begin RECORDS FOR THE EXERCISE
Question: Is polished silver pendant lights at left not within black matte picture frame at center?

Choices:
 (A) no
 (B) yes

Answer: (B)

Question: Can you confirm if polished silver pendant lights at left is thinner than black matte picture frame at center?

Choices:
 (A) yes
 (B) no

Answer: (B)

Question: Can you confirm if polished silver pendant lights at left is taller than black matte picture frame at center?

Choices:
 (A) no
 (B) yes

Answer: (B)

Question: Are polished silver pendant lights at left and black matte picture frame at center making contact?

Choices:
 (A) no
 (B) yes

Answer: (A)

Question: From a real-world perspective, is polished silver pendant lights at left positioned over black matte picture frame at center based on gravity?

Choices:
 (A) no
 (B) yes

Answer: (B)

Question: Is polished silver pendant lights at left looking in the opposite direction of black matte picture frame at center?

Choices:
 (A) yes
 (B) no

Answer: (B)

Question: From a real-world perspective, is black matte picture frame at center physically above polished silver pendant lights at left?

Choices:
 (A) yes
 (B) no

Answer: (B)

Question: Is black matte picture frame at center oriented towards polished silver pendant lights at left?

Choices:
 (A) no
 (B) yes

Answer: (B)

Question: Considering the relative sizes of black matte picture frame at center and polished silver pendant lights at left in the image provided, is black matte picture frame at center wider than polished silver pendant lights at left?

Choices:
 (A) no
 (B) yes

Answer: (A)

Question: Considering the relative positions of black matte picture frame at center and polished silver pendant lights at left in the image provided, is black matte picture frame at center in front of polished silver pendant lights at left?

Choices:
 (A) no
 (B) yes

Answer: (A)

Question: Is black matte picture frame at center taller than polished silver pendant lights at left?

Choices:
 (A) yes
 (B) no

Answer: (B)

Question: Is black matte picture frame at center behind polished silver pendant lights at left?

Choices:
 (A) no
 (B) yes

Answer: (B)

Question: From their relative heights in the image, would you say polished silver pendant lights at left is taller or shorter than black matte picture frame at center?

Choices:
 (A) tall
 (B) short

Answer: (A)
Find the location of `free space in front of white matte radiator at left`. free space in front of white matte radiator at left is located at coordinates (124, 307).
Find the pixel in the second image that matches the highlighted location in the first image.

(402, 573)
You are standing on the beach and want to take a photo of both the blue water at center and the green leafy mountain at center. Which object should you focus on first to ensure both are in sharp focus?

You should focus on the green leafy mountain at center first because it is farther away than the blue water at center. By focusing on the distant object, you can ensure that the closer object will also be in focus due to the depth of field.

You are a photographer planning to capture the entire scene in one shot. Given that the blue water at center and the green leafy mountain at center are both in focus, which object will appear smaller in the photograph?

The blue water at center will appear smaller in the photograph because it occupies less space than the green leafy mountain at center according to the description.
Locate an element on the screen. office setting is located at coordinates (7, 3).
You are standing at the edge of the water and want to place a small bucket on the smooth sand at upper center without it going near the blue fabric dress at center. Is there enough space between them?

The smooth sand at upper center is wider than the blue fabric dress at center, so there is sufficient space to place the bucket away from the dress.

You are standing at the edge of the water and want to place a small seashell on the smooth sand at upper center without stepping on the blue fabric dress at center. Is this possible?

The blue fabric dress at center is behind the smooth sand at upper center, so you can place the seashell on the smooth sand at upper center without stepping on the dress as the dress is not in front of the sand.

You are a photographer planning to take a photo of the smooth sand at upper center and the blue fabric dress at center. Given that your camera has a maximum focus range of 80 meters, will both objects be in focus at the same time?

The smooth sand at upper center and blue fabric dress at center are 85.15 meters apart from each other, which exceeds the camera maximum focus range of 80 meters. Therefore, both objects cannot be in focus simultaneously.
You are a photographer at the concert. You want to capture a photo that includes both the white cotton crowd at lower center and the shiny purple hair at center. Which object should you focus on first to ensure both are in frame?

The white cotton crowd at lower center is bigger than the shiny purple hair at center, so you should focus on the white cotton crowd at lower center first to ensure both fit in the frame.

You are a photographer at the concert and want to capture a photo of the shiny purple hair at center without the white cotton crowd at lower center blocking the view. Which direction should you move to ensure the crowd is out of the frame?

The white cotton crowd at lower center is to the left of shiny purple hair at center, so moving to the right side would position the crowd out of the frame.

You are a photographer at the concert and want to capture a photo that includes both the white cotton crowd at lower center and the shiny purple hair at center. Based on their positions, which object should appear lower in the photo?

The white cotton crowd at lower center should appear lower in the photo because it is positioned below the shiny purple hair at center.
end RECORDS FOR THE EXERCISE
Reproduce every item above word for word, without adding, dropping, or changing anything.

#### [REPLY TO THE TASK]
Question: Is polished silver pendant lights at left not within black matte picture frame at center?

Choices:
 (A) no
 (B) yes

Answer: (B)

Question: Can you confirm if polished silver pendant lights at left is thinner than black matte picture frame at center?

Choices:
 (A) yes
 (B) no

Answer: (B)

Question: Can you confirm if polished silver pendant lights at left is taller than black matte picture frame at center?

Choices:
 (A) no
 (B) yes

Answer: (B)

Question: Are polished silver pendant lights at left and black matte picture frame at center making contact?

Choices:
 (A) no
 (B) yes

Answer: (A)

Question: From a real-world perspective, is polished silver pendant lights at left positioned over black matte picture frame at center based on gravity?

Choices:
 (A) no
 (B) yes

Answer: (B)

Question: Is polished silver pendant lights at left looking in the opposite direction of black matte picture frame at center?

Choices:
 (A) yes
 (B) no

Answer: (B)

Question: From a real-world perspective, is black matte picture frame at center physically above polished silver pendant lights at left?

Choices:
 (A) yes
 (B) no

Answer: (B)

Question: Is black matte picture frame at center oriented towards polished silver pendant lights at left?

Choices:
 (A) no
 (B) yes

Answer: (B)

Question: Considering the relative sizes of black matte picture frame at center and polished silver pendant lights at left in the image provided, is black matte picture frame at center wider than polished silver pendant lights at left?

Choices:
 (A) no
 (B) yes

Answer: (A)

Question: Considering the relative positions of black matte picture frame at center and polished silver pendant lights at left in the image provided, is black matte picture frame at center in front of polished silver pendant lights at left?

Choices:
 (A) no
 (B) yes

Answer: (A)

Question: Is black matte picture frame at center taller than polished silver pendant lights at left?

Choices:
 (A) yes
 (B) no

Answer: (B)

Question: Is black matte picture frame at center behind polished silver pendant lights at left?

Choices:
 (A) no
 (B) yes

Answer: (B)

Question: From their relative heights in the image, would you say polished silver pendant lights at left is taller or shorter than black matte picture frame at center?

Choices:
 (A) tall
 (B) short

Answer: (A)
Find the location of `free space in front of white matte radiator at left`. free space in front of white matte radiator at left is located at coordinates (124, 307).
Find the pixel in the second image that matches the highlighted location in the first image.

(402, 573)
You are standing on the beach and want to take a photo of both the blue water at center and the green leafy mountain at center. Which object should you focus on first to ensure both are in sharp focus?

You should focus on the green leafy mountain at center first because it is farther away than the blue water at center. By focusing on the distant object, you can ensure that the closer object will also be in focus due to the depth of field.

You are a photographer planning to capture the entire scene in one shot. Given that the blue water at center and the green leafy mountain at center are both in focus, which object will appear smaller in the photograph?

The blue water at center will appear smaller in the photograph because it occupies less space than the green leafy mountain at center according to the description.
Locate an element on the screen. office setting is located at coordinates (7, 3).
You are standing at the edge of the water and want to place a small bucket on the smooth sand at upper center without it going near the blue fabric dress at center. Is there enough space between them?

The smooth sand at upper center is wider than the blue fabric dress at center, so there is sufficient space to place the bucket away from the dress.

You are standing at the edge of the water and want to place a small seashell on the smooth sand at upper center without stepping on the blue fabric dress at center. Is this possible?

The blue fabric dress at center is behind the smooth sand at upper center, so you can place the seashell on the smooth sand at upper center without stepping on the dress as the dress is not in front of the sand.

You are a photographer planning to take a photo of the smooth sand at upper center and the blue fabric dress at center. Given that your camera has a maximum focus range of 80 meters, will both objects be in focus at the same time?

The smooth sand at upper center and blue fabric dress at center are 85.15 meters apart from each other, which exceeds the camera maximum focus range of 80 meters. Therefore, both objects cannot be in focus simultaneously.
You are a photographer at the concert. You want to capture a photo that includes both the white cotton crowd at lower center and the shiny purple hair at center. Which object should you focus on first to ensure both are in frame?

The white cotton crowd at lower center is bigger than the shiny purple hair at center, so you should focus on the white cotton crowd at lower center first to ensure both fit in the frame.

You are a photographer at the concert and want to capture a photo of the shiny purple hair at center without the white cotton crowd at lower center blocking the view. Which direction should you move to ensure the crowd is out of the frame?

The white cotton crowd at lower center is to the left of shiny purple hair at center, so moving to the right side would position the crowd out of the frame.

You are a photographer at the concert and want to capture a photo that includes both the white cotton crowd at lower center and the shiny purple hair at center. Based on their positions, which object should appear lower in the photo?

The white cotton crowd at lower center should appear lower in the photo because it is positioned below the shiny purple hair at center.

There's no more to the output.